◆ Dataset records
** Start **

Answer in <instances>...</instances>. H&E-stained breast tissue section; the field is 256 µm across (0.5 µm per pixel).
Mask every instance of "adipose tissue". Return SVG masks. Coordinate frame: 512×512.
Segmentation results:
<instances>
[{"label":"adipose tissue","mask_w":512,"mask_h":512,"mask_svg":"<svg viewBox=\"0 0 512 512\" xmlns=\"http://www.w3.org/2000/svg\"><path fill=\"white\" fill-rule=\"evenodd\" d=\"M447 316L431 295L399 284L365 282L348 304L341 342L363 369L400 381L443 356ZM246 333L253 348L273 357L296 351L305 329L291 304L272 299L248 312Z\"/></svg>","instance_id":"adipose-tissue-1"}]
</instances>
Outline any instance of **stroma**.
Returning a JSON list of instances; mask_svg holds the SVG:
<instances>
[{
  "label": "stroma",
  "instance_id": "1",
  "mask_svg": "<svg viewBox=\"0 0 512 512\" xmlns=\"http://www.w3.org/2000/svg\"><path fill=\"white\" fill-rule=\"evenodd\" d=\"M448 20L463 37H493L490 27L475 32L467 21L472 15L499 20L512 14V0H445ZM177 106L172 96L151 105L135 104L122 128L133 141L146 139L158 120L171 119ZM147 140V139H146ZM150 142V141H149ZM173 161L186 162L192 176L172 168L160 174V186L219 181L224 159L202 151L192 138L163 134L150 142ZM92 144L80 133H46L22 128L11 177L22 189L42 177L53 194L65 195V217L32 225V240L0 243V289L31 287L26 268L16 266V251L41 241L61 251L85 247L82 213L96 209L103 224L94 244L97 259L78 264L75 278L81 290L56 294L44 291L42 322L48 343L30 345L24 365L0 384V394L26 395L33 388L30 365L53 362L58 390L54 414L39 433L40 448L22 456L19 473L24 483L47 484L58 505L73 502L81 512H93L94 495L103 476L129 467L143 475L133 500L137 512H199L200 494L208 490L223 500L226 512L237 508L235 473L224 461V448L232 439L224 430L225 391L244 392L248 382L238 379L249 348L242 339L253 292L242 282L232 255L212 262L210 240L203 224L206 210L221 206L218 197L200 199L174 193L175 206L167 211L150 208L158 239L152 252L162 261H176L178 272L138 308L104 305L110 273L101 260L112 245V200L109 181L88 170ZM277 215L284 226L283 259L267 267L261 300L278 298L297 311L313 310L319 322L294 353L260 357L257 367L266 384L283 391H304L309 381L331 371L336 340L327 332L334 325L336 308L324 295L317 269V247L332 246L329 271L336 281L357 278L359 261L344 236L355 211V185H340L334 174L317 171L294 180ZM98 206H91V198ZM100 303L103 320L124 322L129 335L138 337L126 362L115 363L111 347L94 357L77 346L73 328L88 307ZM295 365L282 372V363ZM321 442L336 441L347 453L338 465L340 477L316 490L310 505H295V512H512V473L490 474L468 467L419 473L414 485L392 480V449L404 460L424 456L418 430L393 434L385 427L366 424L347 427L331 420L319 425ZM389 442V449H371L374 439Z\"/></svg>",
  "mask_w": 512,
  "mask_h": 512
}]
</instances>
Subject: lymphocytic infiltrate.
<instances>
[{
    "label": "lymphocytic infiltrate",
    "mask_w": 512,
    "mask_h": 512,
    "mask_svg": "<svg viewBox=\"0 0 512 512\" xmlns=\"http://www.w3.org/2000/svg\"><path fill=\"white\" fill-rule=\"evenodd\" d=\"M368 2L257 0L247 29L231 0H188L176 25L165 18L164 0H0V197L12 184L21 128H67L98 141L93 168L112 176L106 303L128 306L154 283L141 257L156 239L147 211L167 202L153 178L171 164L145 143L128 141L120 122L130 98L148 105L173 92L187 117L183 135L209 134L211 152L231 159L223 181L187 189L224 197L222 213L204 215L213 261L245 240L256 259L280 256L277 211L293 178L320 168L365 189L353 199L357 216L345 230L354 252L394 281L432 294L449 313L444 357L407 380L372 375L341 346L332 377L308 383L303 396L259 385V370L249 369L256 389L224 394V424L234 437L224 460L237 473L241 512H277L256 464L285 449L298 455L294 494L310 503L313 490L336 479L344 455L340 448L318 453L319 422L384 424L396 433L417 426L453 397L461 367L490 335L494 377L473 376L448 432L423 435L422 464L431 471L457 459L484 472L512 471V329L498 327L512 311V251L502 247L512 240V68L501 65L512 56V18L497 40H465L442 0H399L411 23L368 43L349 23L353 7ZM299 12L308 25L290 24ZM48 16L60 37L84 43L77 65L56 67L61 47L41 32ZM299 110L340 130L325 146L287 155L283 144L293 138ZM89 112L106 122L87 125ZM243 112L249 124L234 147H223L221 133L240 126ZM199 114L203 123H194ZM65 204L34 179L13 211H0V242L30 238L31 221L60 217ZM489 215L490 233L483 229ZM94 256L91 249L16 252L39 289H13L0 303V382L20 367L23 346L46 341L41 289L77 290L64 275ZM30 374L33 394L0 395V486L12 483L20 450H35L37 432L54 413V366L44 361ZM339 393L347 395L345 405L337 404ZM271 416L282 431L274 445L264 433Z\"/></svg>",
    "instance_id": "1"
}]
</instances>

** End **

◆ Task requirements
Check each line of the records above for the string "infiltrate", and report every line that has it.

◆ Exercise output
Subject: lymphocytic infiltrate.
    "label": "lymphocytic infiltrate",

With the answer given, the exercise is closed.